* _What you are asked to do_
The result should be an exact copy of only the lines from the one with "green camera: 0 -> 3" through the last line of the data below, with pictures omitted.

-------- Records provided --------

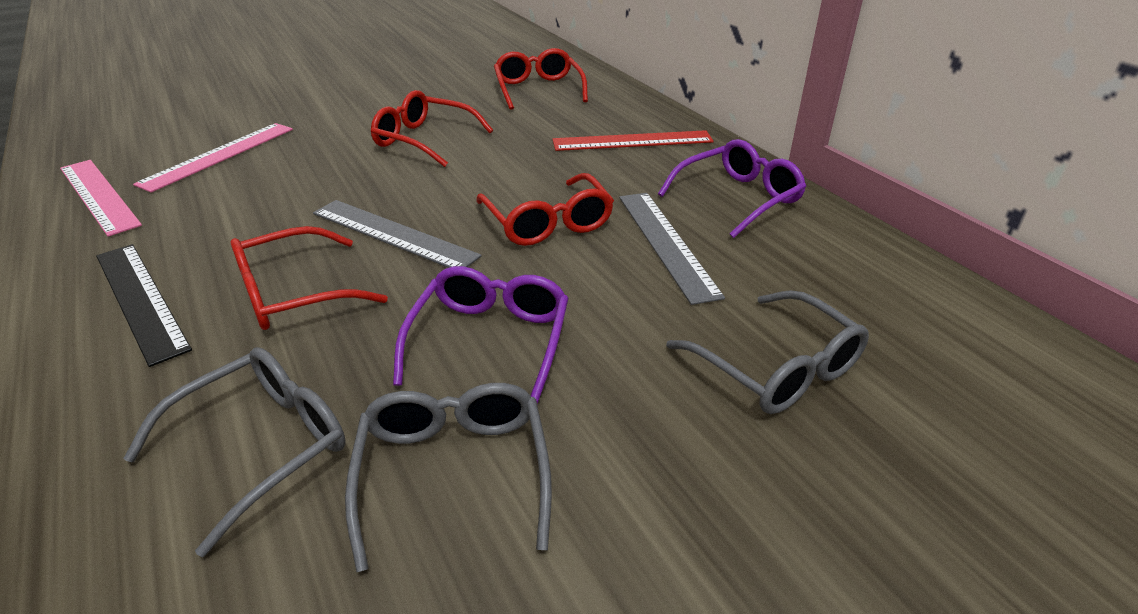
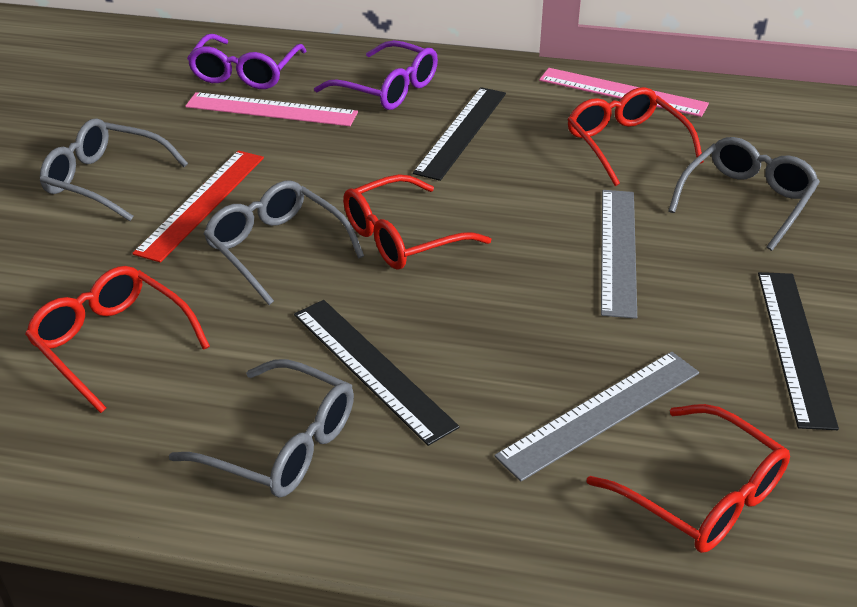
black ruler: 1 -> 3
grey glasses: 3 -> 4

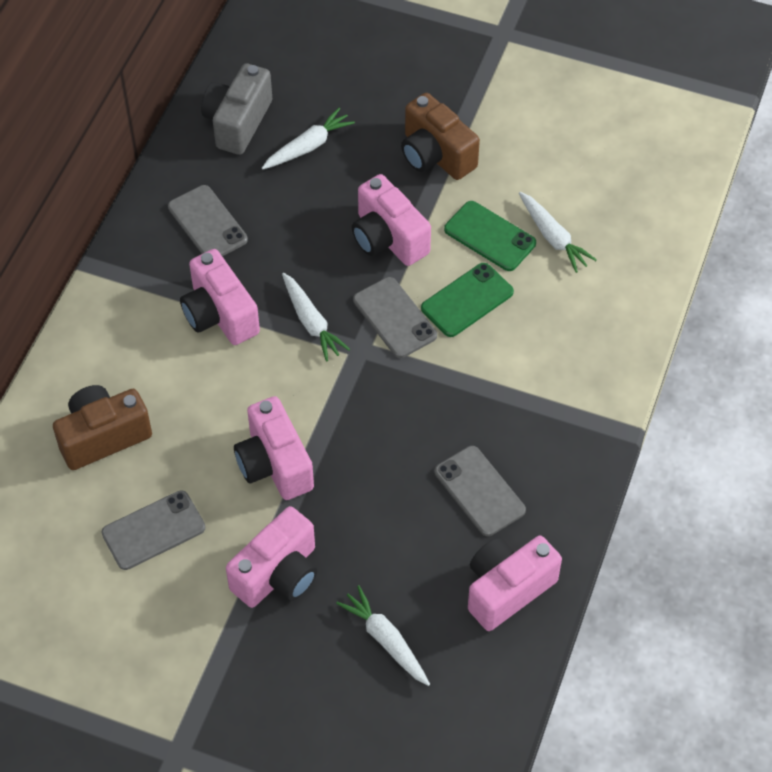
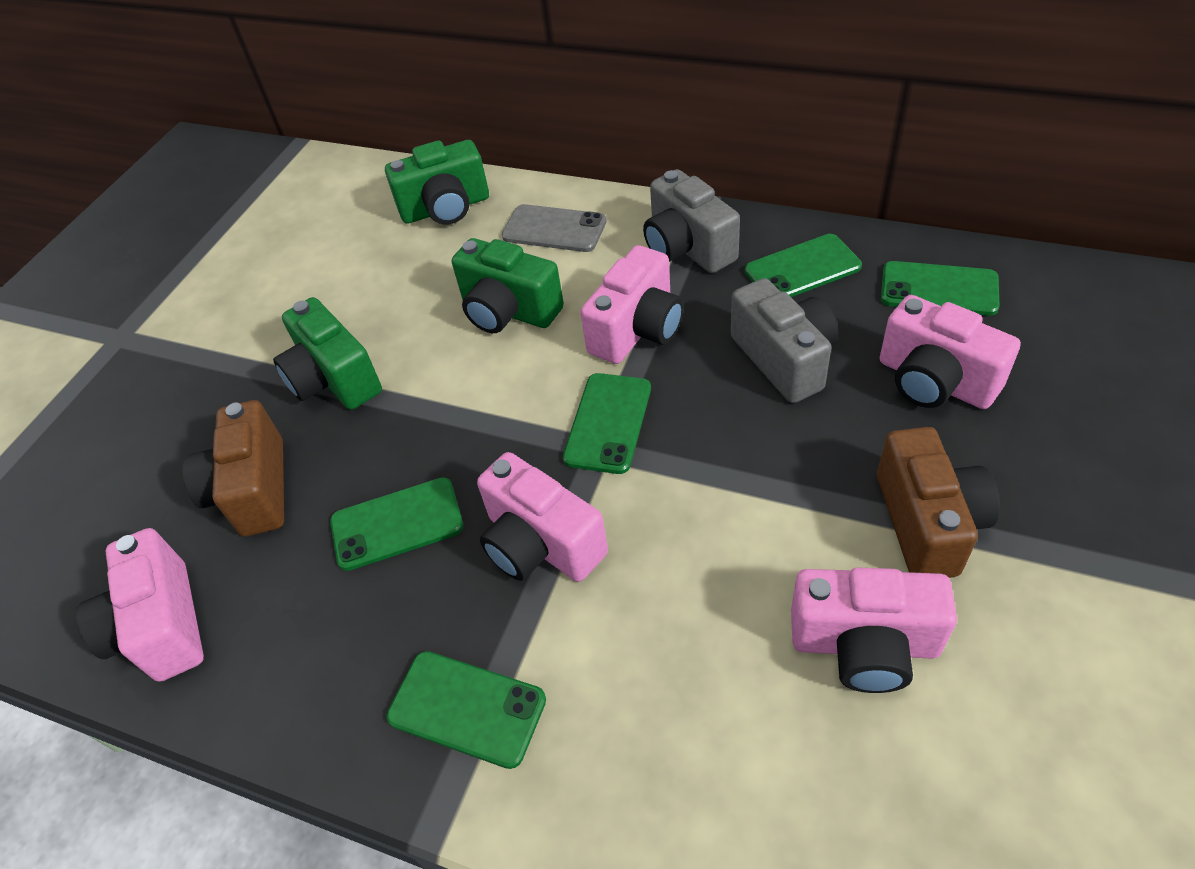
green camera: 0 -> 3
green phone: 2 -> 5
grey camera: 1 -> 2
grey phone: 4 -> 1
white carrot: 4 -> 0

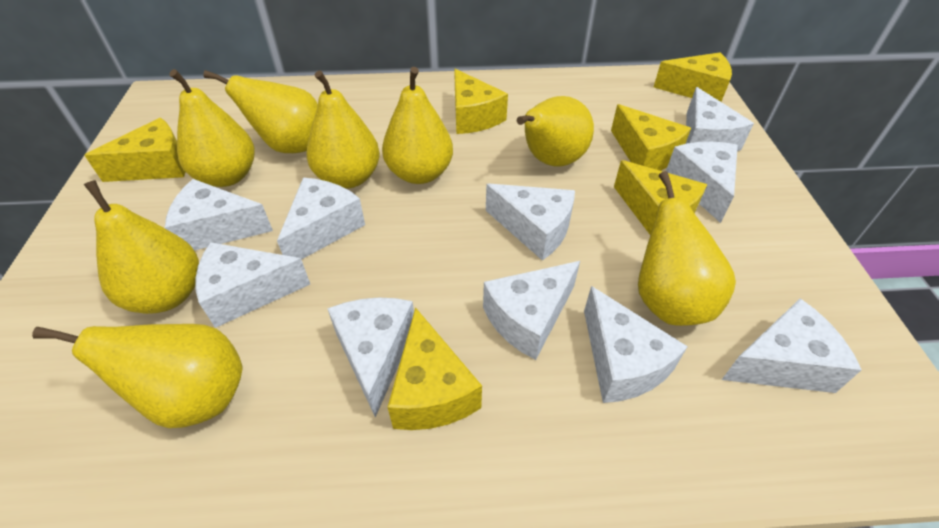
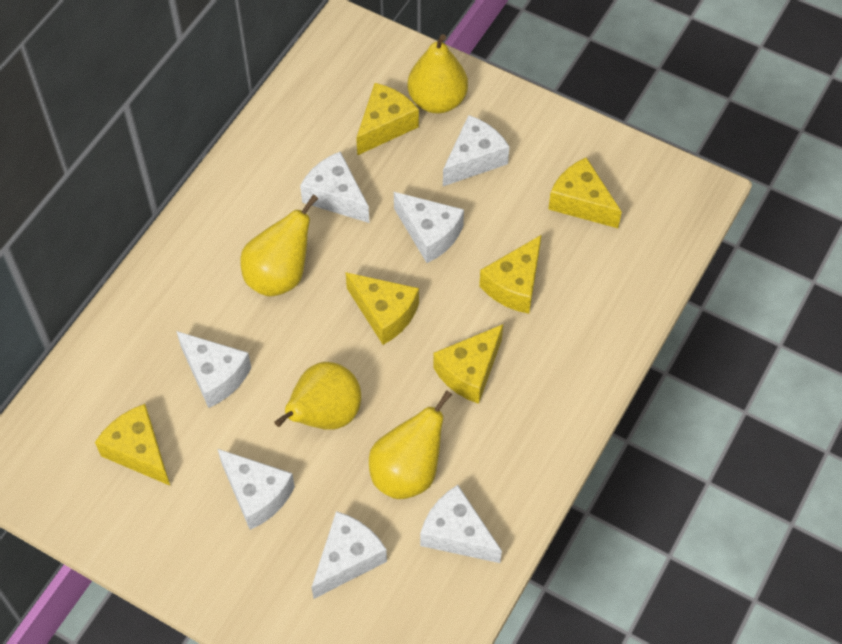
white cheese: 10 -> 7
yellow pear: 8 -> 4

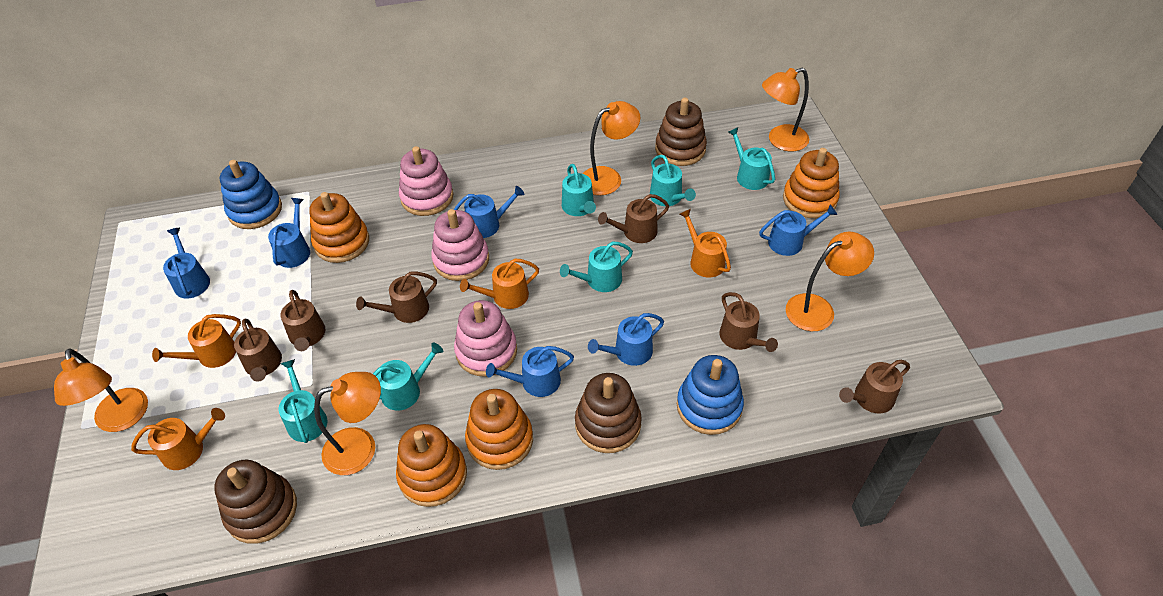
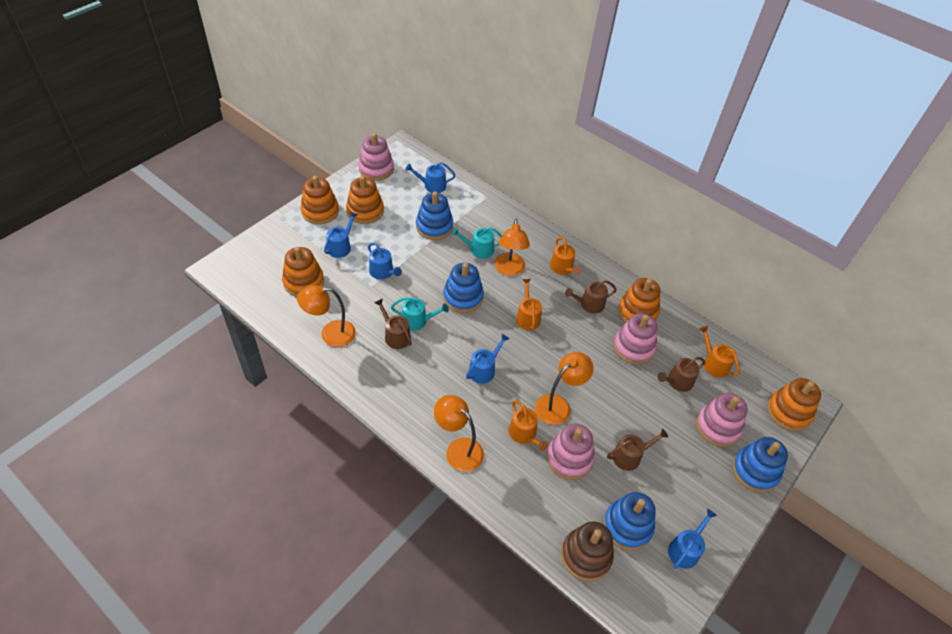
blue stacking toy: 2 -> 4
blue watering can: 6 -> 5
brown stacking toy: 3 -> 1
brown watering can: 6 -> 4
orange lamp: 5 -> 4
orange stacking toy: 4 -> 5
pink stacking toy: 3 -> 4
turquoise watering can: 6 -> 2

--------

* _Expected answer_
green camera: 0 -> 3
green phone: 2 -> 5
grey camera: 1 -> 2
grey phone: 4 -> 1
white carrot: 4 -> 0

white cheese: 10 -> 7
yellow pear: 8 -> 4

blue stacking toy: 2 -> 4
blue watering can: 6 -> 5
brown stacking toy: 3 -> 1
brown watering can: 6 -> 4
orange lamp: 5 -> 4
orange stacking toy: 4 -> 5
pink stacking toy: 3 -> 4
turquoise watering can: 6 -> 2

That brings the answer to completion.